-- RECORDS TO PROCESS start --
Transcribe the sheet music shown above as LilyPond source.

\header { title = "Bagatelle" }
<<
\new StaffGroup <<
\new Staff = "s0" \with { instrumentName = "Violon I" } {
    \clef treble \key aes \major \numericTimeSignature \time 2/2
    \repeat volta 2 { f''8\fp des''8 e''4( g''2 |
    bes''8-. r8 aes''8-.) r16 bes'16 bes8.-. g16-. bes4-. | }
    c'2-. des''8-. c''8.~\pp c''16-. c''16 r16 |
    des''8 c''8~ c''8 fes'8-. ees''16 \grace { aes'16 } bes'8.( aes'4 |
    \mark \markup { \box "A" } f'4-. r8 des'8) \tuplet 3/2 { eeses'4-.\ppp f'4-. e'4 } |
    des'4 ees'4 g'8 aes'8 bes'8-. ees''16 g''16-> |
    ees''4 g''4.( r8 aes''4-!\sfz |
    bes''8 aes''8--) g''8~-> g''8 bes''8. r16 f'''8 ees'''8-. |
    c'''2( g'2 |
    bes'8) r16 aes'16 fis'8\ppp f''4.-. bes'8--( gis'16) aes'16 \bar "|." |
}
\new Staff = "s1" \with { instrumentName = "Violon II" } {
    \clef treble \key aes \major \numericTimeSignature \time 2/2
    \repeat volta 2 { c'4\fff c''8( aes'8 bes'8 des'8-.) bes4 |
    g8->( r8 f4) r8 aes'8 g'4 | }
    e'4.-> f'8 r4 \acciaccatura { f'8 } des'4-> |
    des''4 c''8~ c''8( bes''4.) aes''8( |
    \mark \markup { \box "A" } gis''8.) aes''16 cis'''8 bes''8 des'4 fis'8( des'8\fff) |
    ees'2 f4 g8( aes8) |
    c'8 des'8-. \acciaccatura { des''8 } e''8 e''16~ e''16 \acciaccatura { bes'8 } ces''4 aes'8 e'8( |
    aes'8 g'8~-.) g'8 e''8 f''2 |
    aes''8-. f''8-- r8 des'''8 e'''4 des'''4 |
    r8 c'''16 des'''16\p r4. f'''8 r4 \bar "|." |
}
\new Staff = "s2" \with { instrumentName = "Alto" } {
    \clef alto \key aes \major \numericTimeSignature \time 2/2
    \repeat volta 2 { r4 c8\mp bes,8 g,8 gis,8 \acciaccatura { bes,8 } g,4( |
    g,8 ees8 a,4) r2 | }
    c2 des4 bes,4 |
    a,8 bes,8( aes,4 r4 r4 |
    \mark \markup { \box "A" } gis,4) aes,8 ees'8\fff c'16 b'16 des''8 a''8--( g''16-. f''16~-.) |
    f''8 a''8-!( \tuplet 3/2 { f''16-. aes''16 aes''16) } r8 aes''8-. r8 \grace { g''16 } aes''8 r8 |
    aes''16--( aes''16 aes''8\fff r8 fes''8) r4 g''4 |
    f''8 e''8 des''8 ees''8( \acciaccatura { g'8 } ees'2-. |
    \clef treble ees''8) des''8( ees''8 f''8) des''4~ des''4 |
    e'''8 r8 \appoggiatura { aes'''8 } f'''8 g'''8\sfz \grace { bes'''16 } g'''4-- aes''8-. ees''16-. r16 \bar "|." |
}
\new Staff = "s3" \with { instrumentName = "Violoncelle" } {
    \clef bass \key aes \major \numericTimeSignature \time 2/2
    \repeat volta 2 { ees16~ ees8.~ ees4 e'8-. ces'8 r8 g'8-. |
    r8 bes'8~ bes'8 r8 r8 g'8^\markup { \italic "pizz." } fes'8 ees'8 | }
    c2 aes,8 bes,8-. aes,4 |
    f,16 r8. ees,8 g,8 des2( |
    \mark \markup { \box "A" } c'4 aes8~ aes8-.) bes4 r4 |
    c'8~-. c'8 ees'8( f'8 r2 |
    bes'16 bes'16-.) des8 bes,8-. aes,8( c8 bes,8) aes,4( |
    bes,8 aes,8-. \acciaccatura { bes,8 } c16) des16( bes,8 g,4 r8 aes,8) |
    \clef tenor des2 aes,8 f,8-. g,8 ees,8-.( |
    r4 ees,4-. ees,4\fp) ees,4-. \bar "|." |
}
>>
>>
-- RECORDS TO PROCESS end --
List each line in the listing above that contains the word "major". Case counts.

**FULL OUTPUT:**
    \clef treble \key aes \major \numericTimeSignature \time 2/2
    \clef treble \key aes \major \numericTimeSignature \time 2/2
    \clef alto \key aes \major \numericTimeSignature \time 2/2
    \clef bass \key aes \major \numericTimeSignature \time 2/2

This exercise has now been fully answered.